- _TASK DIRECTIONS_: The lines to return are those from the line holding "LIGHT1 pin VCC: 3V3 -> none" through the last line of the entries below, both included, written exactly and without pictures.

---------- GIVEN RECORDS

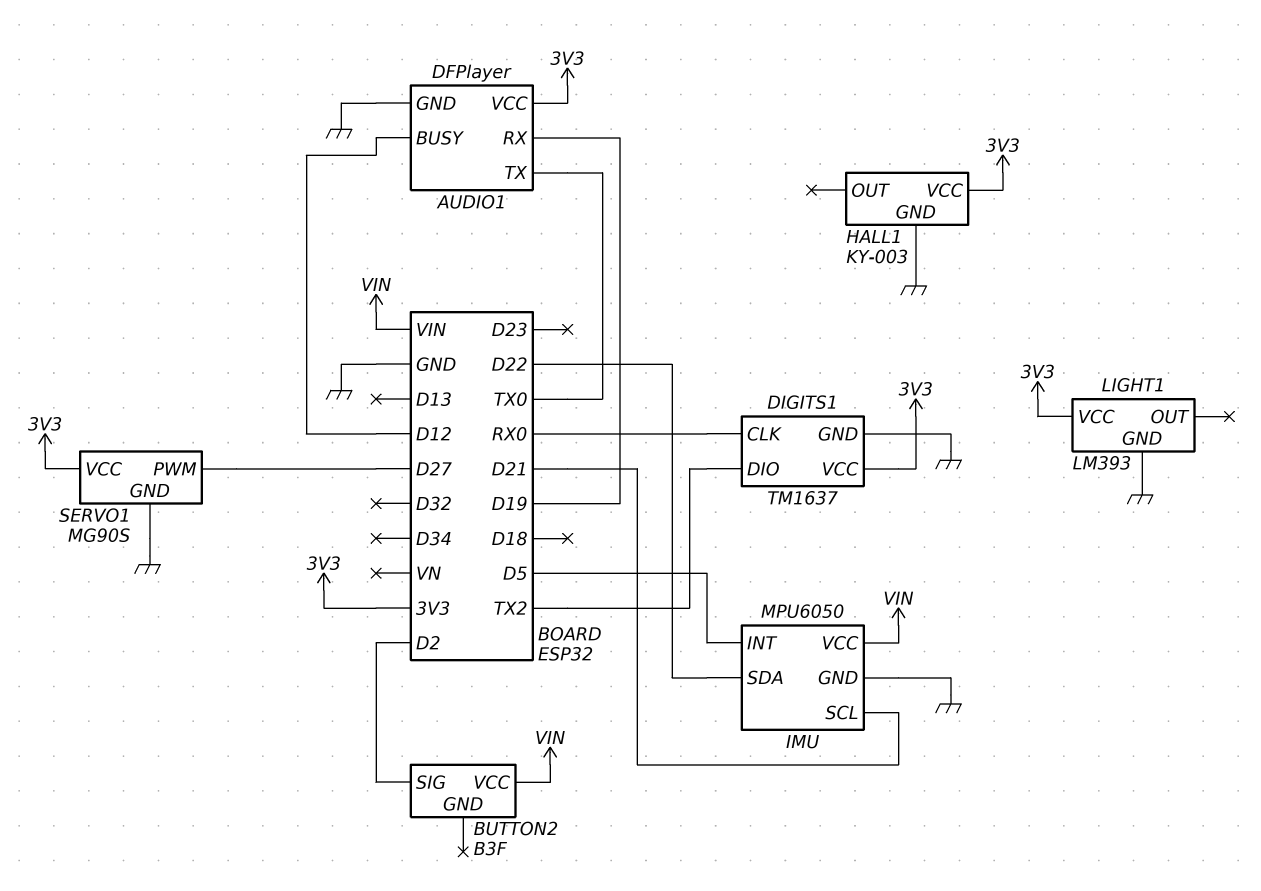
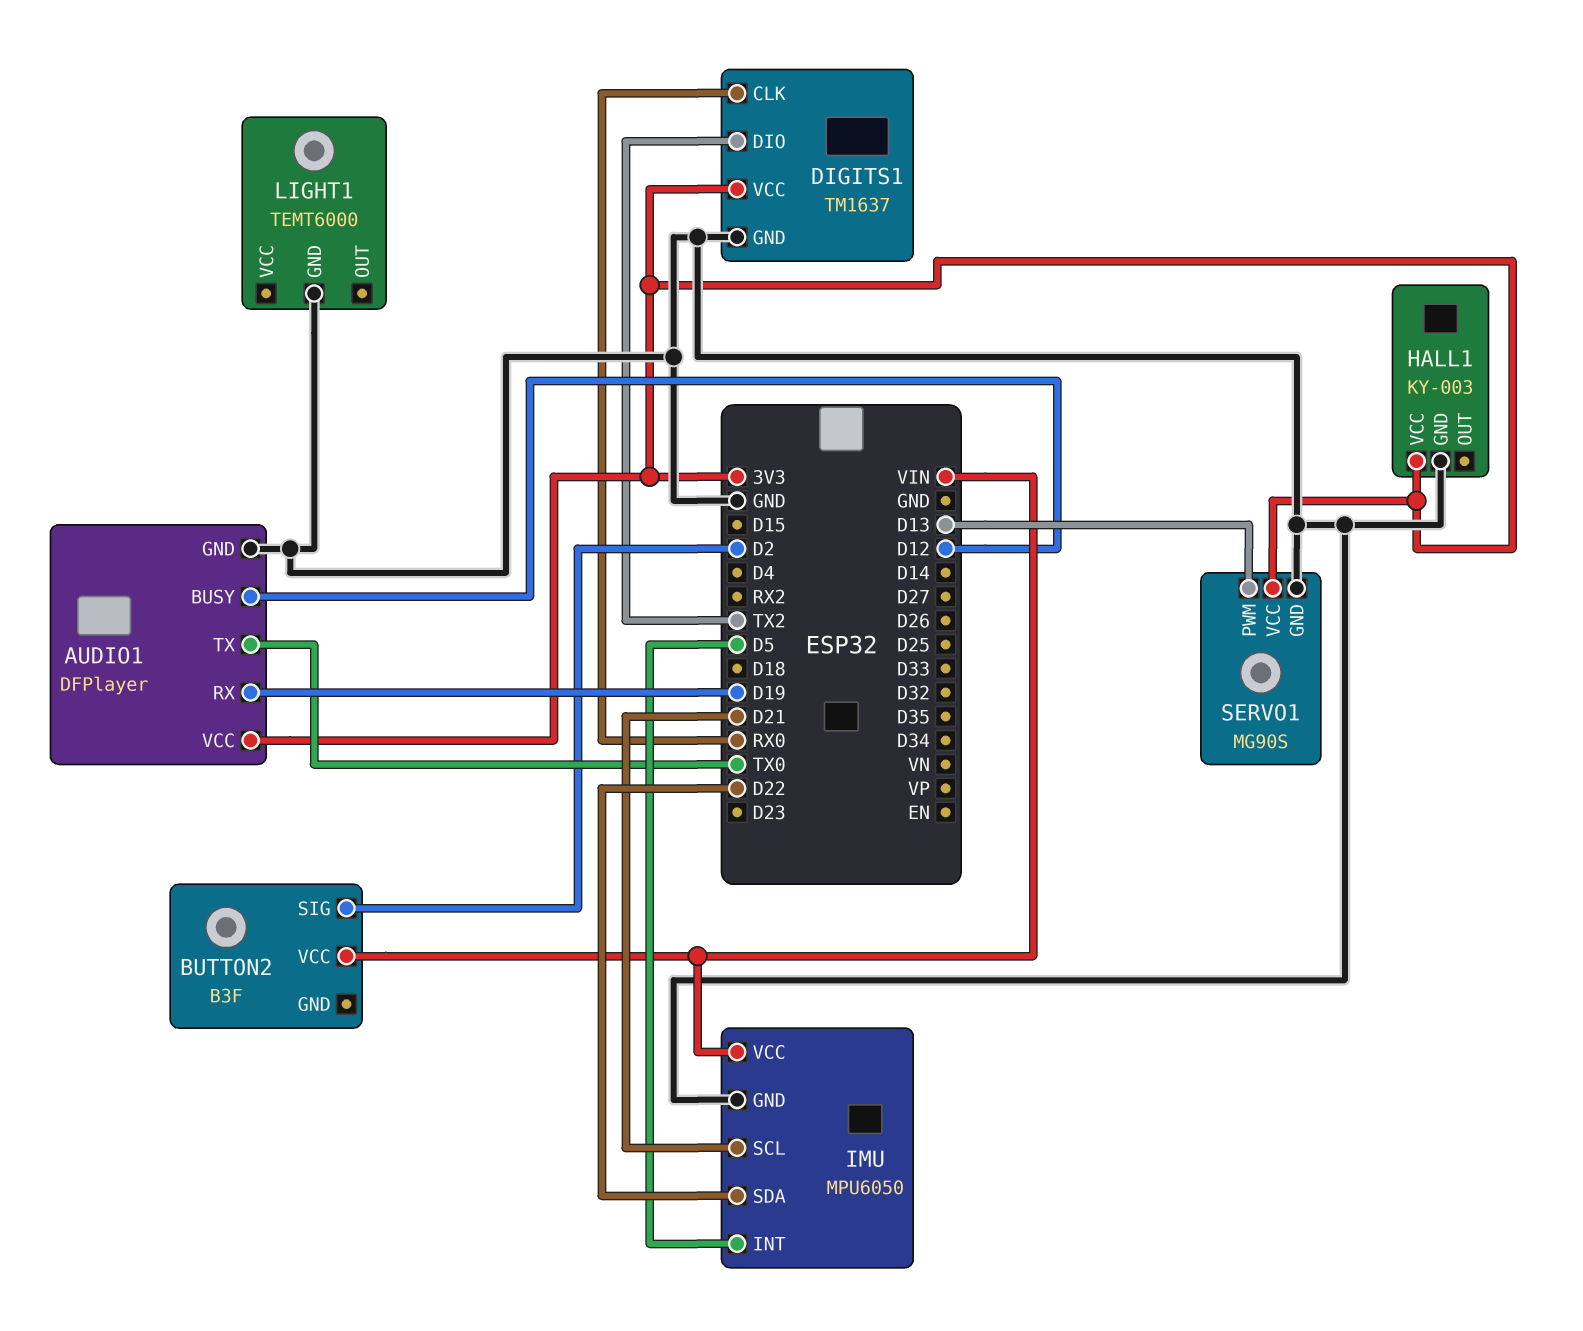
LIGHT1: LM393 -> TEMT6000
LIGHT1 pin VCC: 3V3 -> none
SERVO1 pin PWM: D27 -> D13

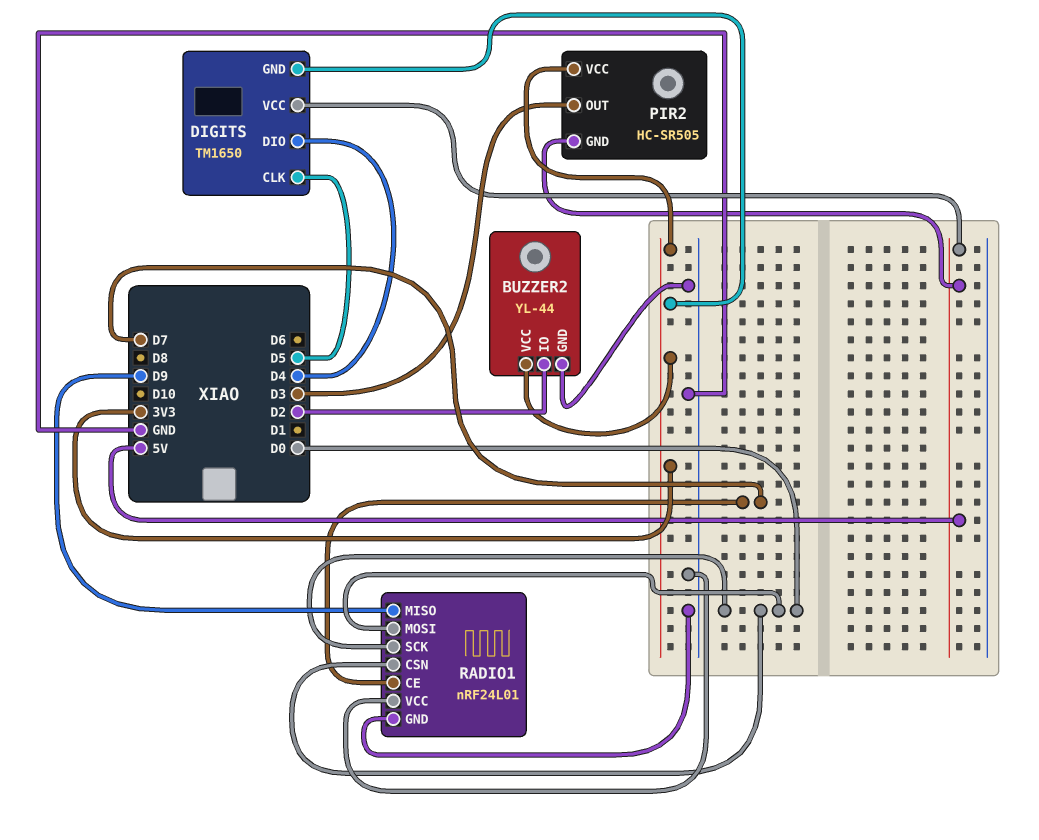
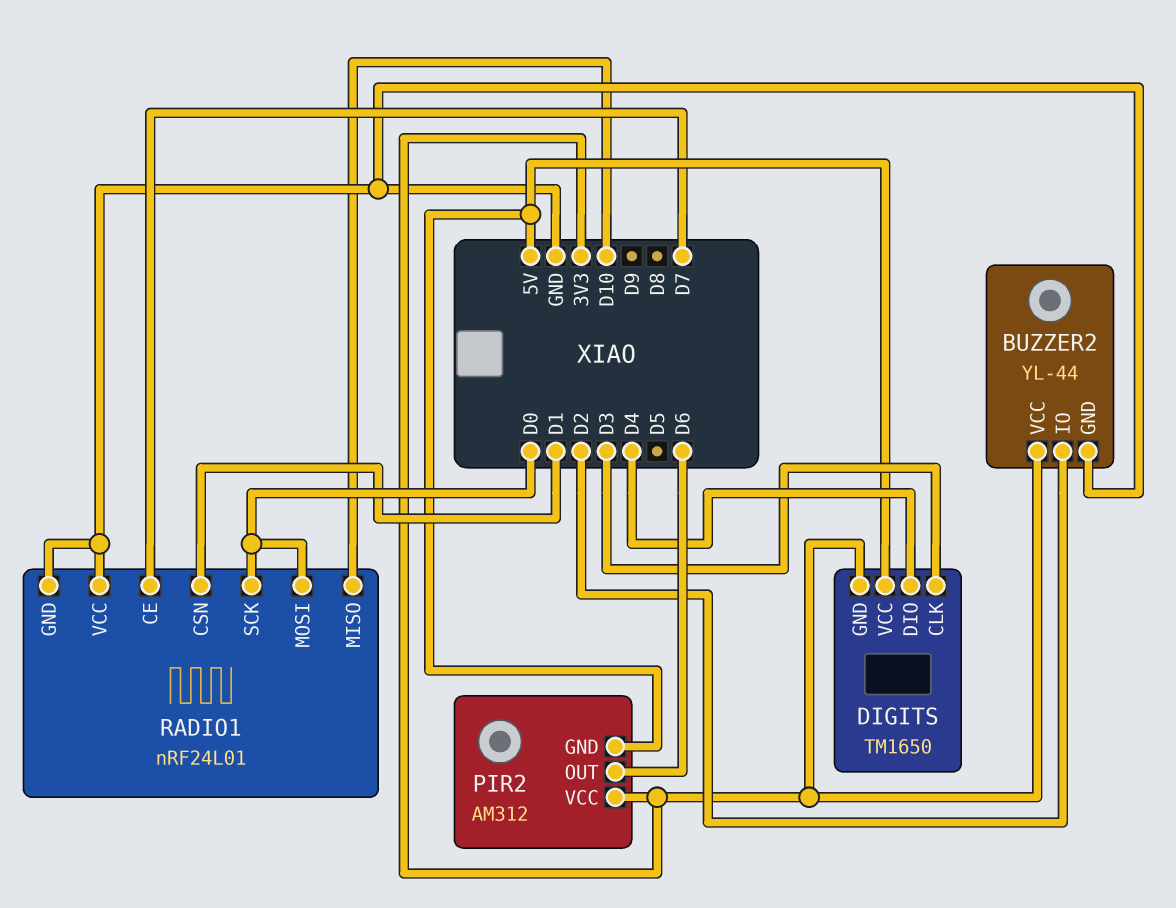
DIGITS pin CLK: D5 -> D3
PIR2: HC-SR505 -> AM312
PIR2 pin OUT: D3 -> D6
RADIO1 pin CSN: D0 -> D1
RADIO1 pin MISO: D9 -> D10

--------------------

- _OUTPUT FOR THIS TASK_:
LIGHT1 pin VCC: 3V3 -> none
SERVO1 pin PWM: D27 -> D13

DIGITS pin CLK: D5 -> D3
PIR2: HC-SR505 -> AM312
PIR2 pin OUT: D3 -> D6
RADIO1 pin CSN: D0 -> D1
RADIO1 pin MISO: D9 -> D10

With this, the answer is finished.